• [What you are asked to do]: Every line holding the string "turquoise" should be copied out of the listing.

• [Records shown]:
^^^^^^^^
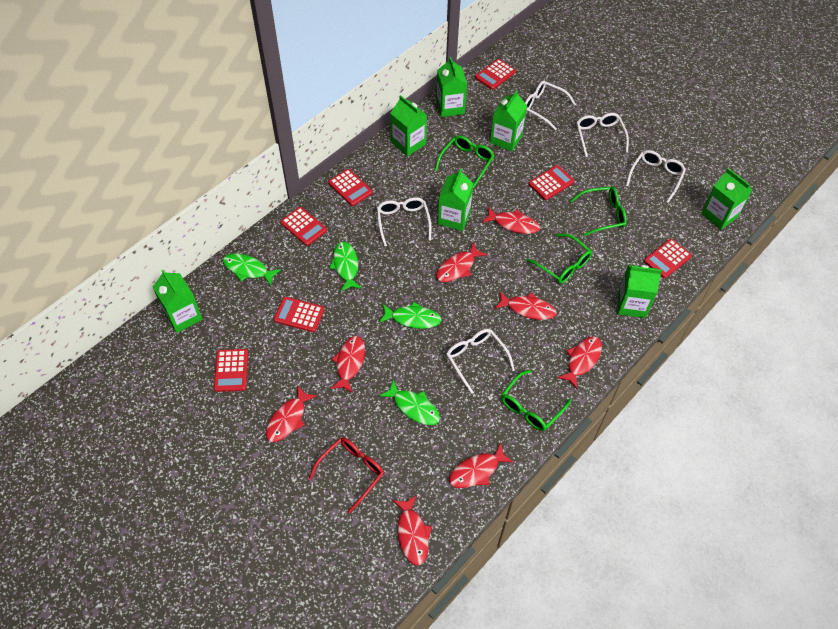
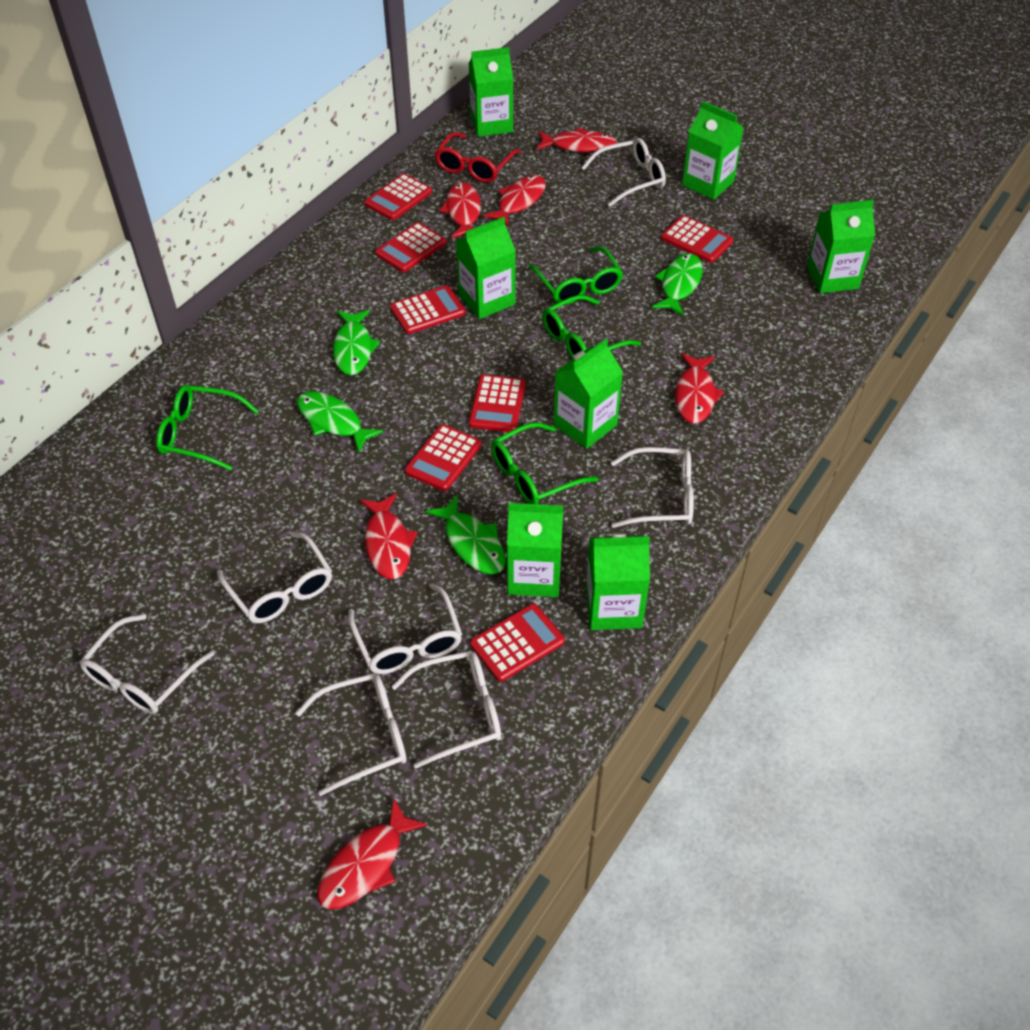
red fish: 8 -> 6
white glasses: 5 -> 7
^^^^^^^^
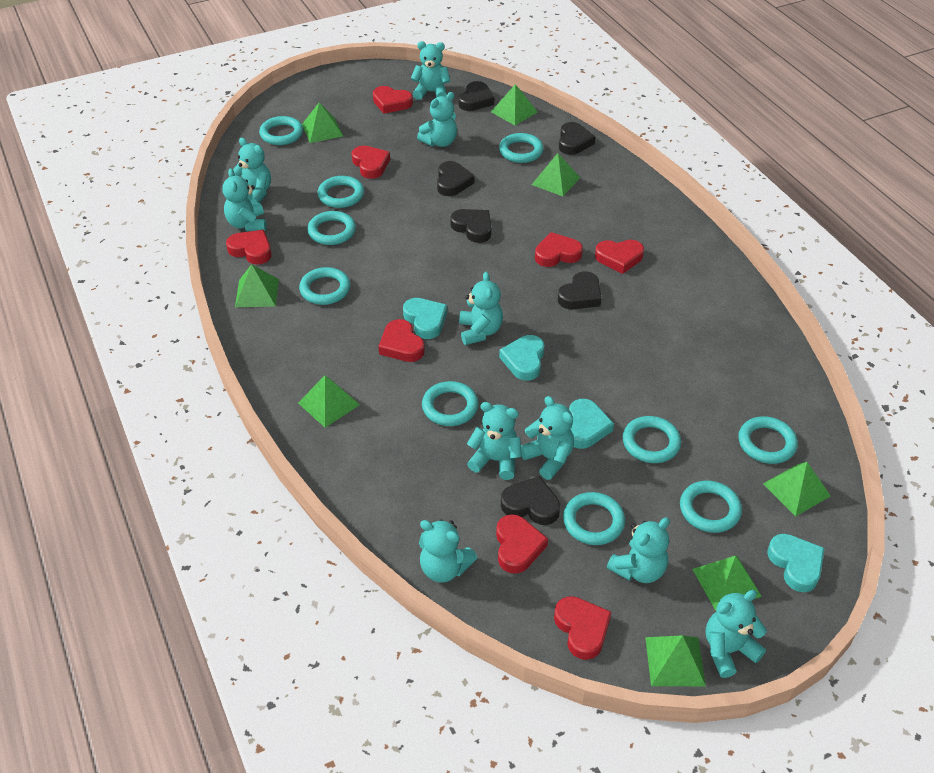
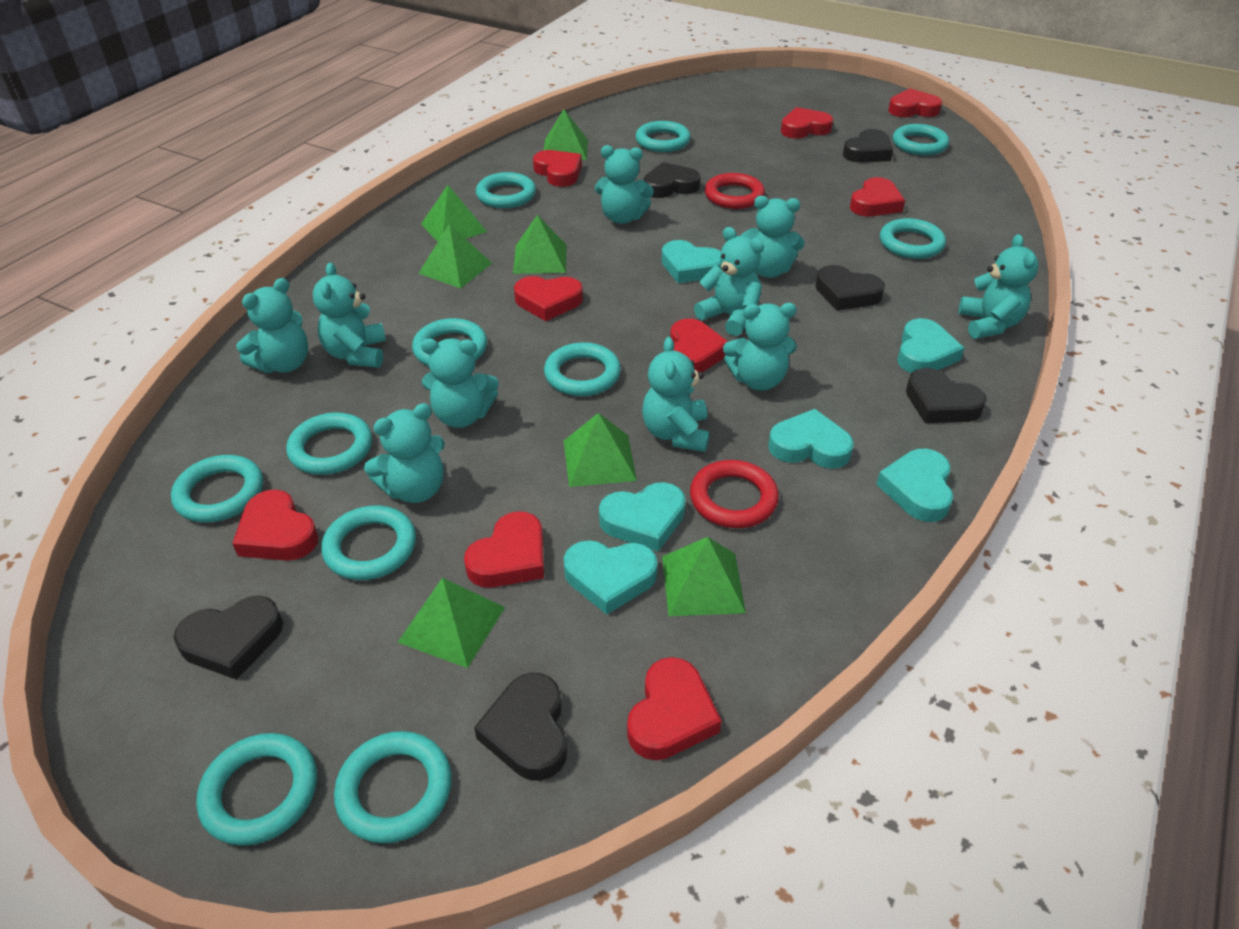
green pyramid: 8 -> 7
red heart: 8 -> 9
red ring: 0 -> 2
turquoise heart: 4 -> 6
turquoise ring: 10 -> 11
^^^^^^^^
• [Task output]:
turquoise heart: 4 -> 6
turquoise ring: 10 -> 11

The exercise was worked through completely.